### Stored records:
=== Begin Enclosure ===

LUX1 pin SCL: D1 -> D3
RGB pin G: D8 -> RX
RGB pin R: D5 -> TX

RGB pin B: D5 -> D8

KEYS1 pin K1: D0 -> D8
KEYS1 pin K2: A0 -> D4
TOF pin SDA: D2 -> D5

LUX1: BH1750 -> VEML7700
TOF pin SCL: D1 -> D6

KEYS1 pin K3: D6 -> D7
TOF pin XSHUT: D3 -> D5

=== End Enclosure ===

### TRY IT:
Write out every entry exactly as given.

### RESULT FOR THIS EXERCISE:
LUX1 pin SCL: D1 -> D3
RGB pin G: D8 -> RX
RGB pin R: D5 -> TX

RGB pin B: D5 -> D8

KEYS1 pin K1: D0 -> D8
KEYS1 pin K2: A0 -> D4
TOF pin SDA: D2 -> D5

LUX1: BH1750 -> VEML7700
TOF pin SCL: D1 -> D6

KEYS1 pin K3: D6 -> D7
TOF pin XSHUT: D3 -> D5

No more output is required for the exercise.